[Start of Attachment]
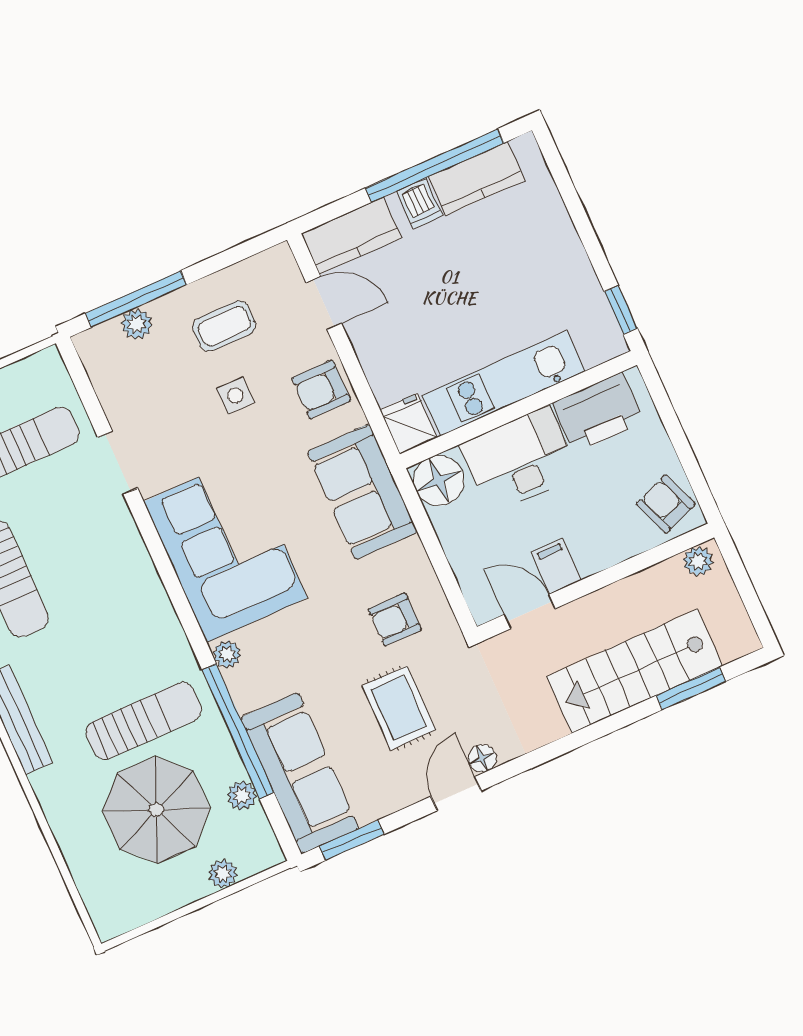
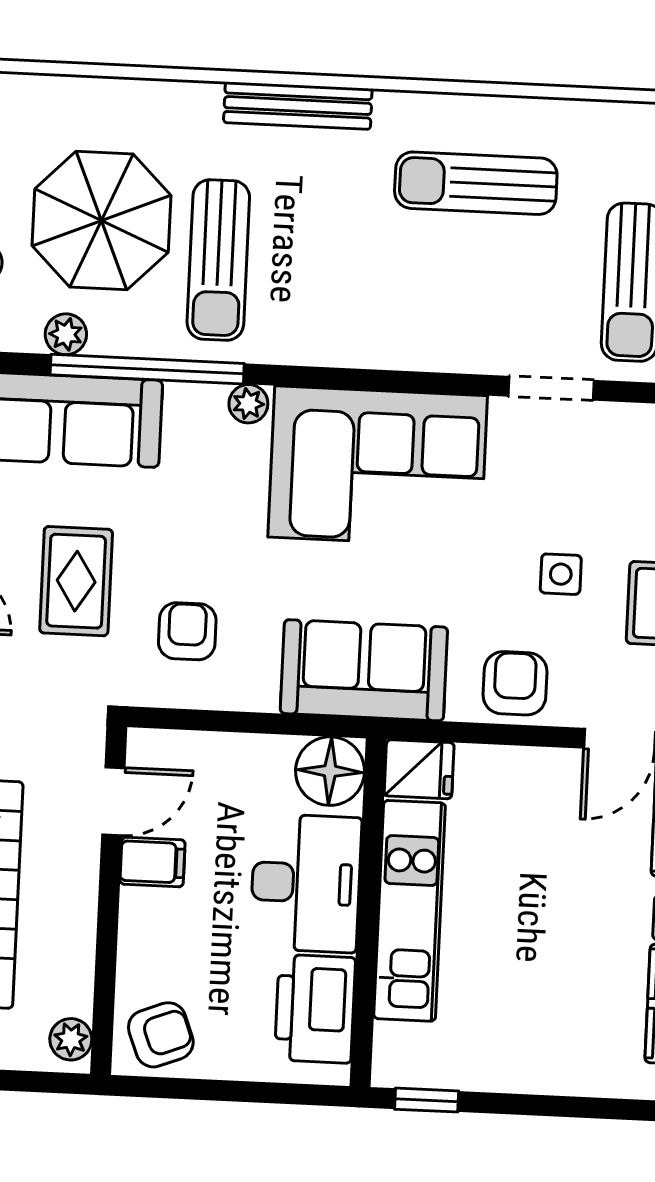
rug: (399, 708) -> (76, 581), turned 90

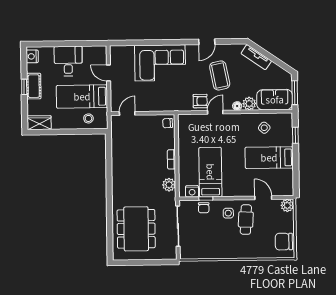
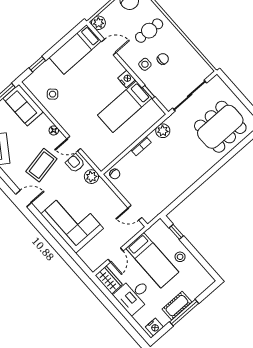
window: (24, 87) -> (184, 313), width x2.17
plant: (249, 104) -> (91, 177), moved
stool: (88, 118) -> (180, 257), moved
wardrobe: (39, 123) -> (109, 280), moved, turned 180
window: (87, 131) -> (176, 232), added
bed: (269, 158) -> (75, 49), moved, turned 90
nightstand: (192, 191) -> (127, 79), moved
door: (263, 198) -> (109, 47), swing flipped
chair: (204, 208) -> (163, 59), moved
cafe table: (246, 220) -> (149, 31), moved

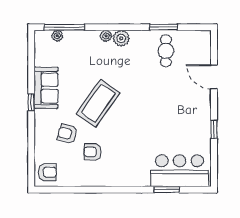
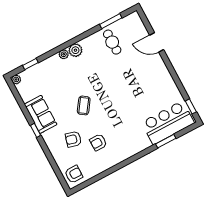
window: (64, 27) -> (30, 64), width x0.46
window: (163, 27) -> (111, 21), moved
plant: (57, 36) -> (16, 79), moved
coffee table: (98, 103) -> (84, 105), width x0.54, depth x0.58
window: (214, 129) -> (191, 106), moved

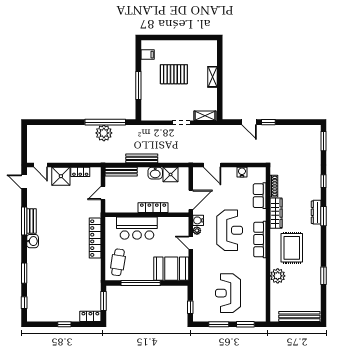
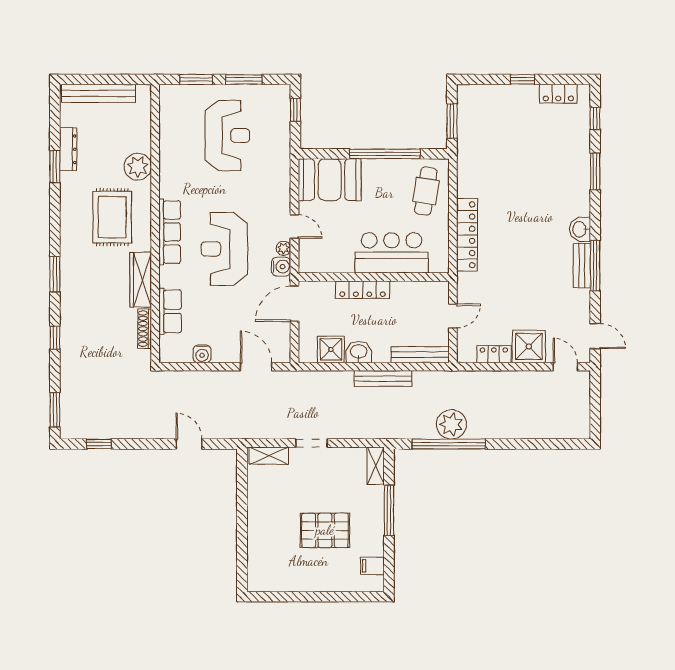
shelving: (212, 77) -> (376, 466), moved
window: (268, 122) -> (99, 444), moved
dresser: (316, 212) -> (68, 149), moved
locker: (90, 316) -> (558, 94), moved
[End of Attachment]
DIRECTIVE
The answer must be an exact copy of every record above, minus the pictures.

TASK RESPONSE
rug: (399, 708) -> (76, 581), turned 90

window: (24, 87) -> (184, 313), width x2.17
plant: (249, 104) -> (91, 177), moved
stool: (88, 118) -> (180, 257), moved
wardrobe: (39, 123) -> (109, 280), moved, turned 180
window: (87, 131) -> (176, 232), added
bed: (269, 158) -> (75, 49), moved, turned 90
nightstand: (192, 191) -> (127, 79), moved
door: (263, 198) -> (109, 47), swing flipped
chair: (204, 208) -> (163, 59), moved
cafe table: (246, 220) -> (149, 31), moved

window: (64, 27) -> (30, 64), width x0.46
window: (163, 27) -> (111, 21), moved
plant: (57, 36) -> (16, 79), moved
coffee table: (98, 103) -> (84, 105), width x0.54, depth x0.58
window: (214, 129) -> (191, 106), moved

shelving: (212, 77) -> (376, 466), moved
window: (268, 122) -> (99, 444), moved
dresser: (316, 212) -> (68, 149), moved
locker: (90, 316) -> (558, 94), moved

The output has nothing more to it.